> _Work required_: Scan the records below. Copy every line in which the word "minus" appears.

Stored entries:
========================

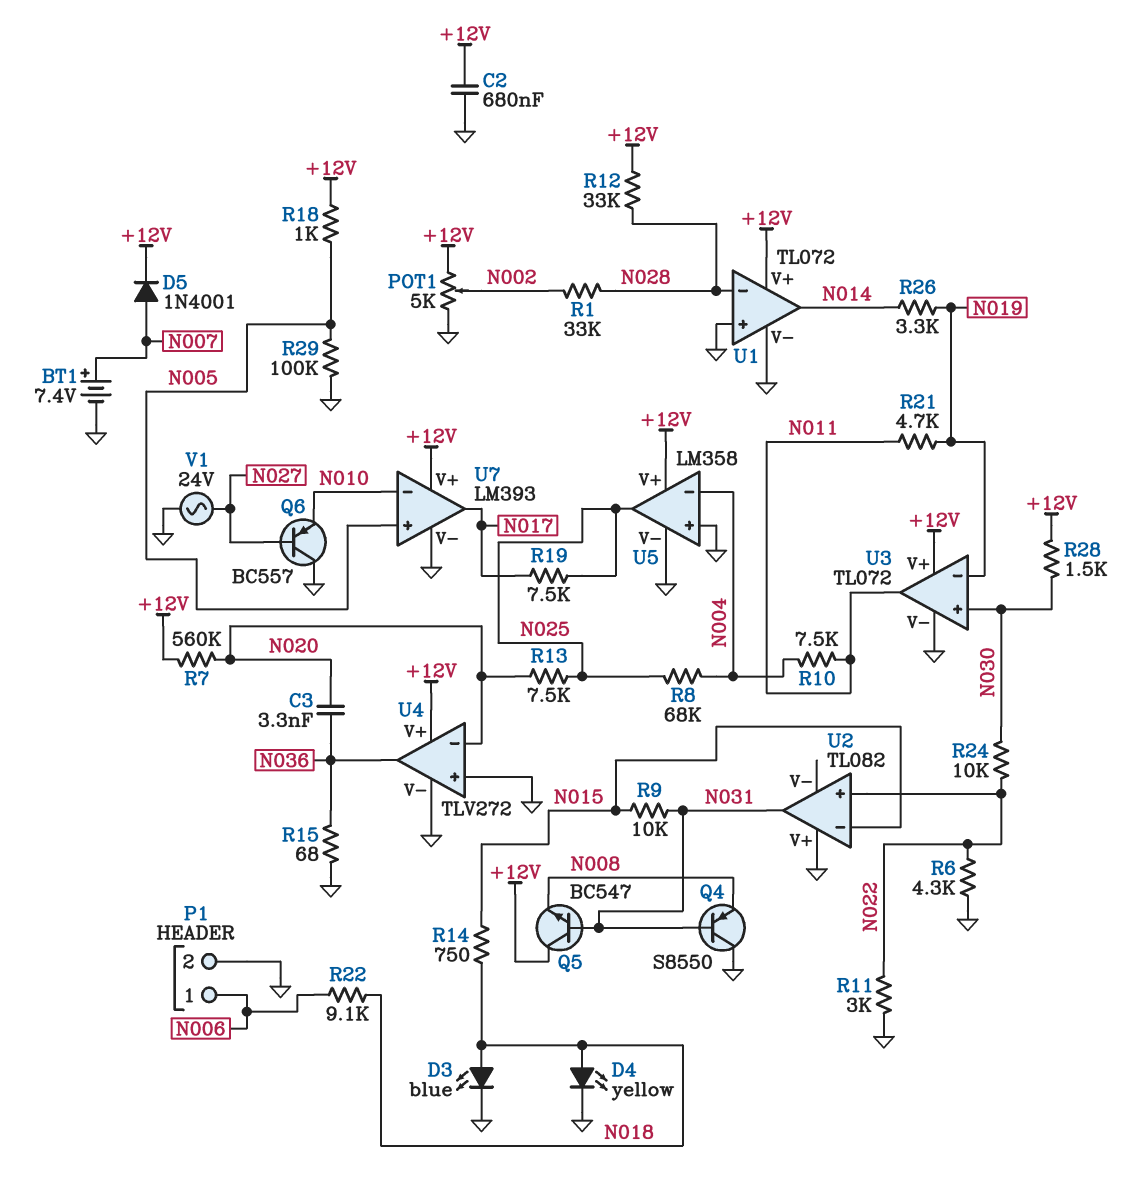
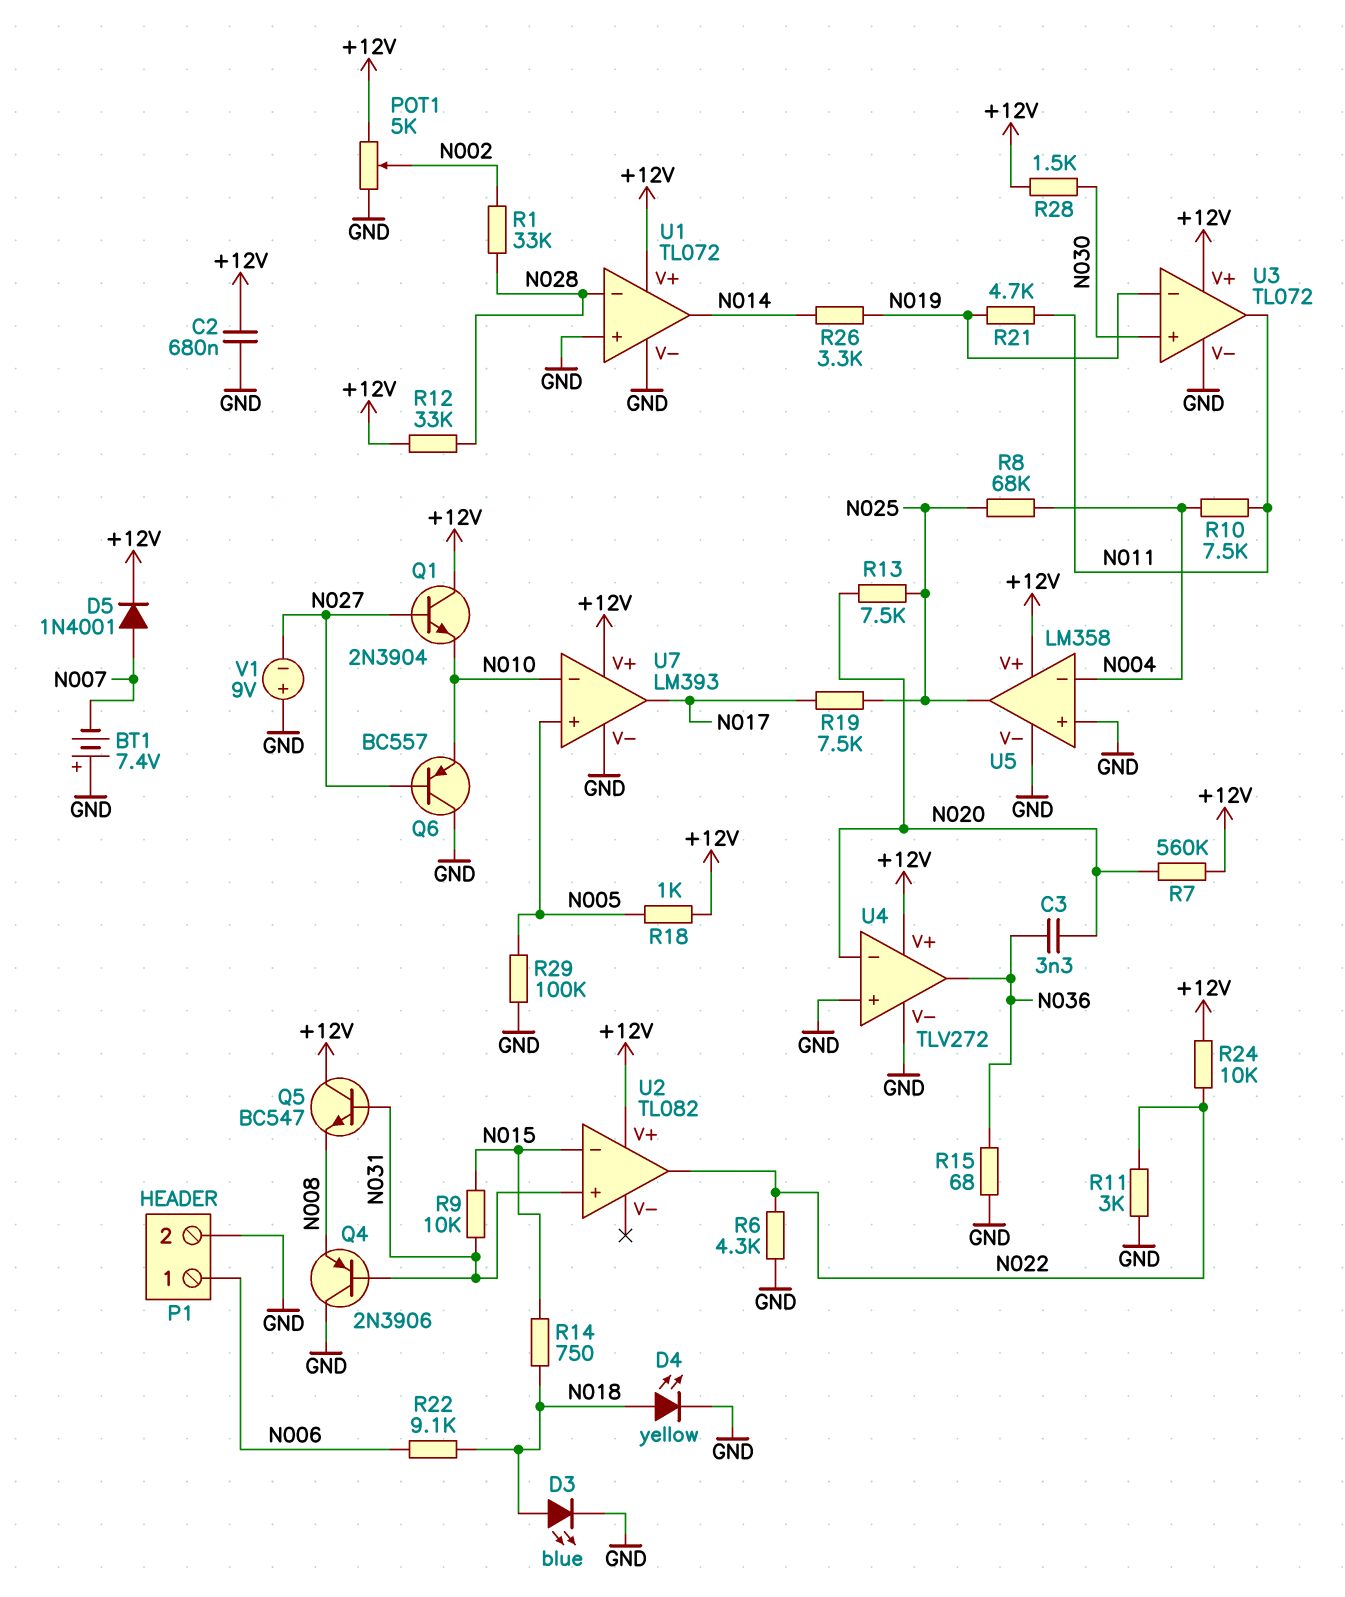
BT1: 7.4V (plus N007, minus GND) -> 7.4V (plus GND, minus N007)
Q1: none -> NPN 2N3904 (B N027, C +12V, E N010)
Q4: PNP S8550 (B N031, C GND, E N008) -> PNP 2N3906 (B N031, C GND, E N008)
R24: 10k (N022, N030) -> 10k (+12V, N022)
U2 pin V+: GND -> +12V
U2 pin in+: N022 -> N031
U2 pin out: N031 -> N022
V1: AC 24V (GND, N027) -> 9V (plus GND, minus N027)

========================

> _Solution to this problem_:
BT1: 7.4V (plus N007, minus GND) -> 7.4V (plus GND, minus N007)
V1: AC 24V (GND, N027) -> 9V (plus GND, minus N027)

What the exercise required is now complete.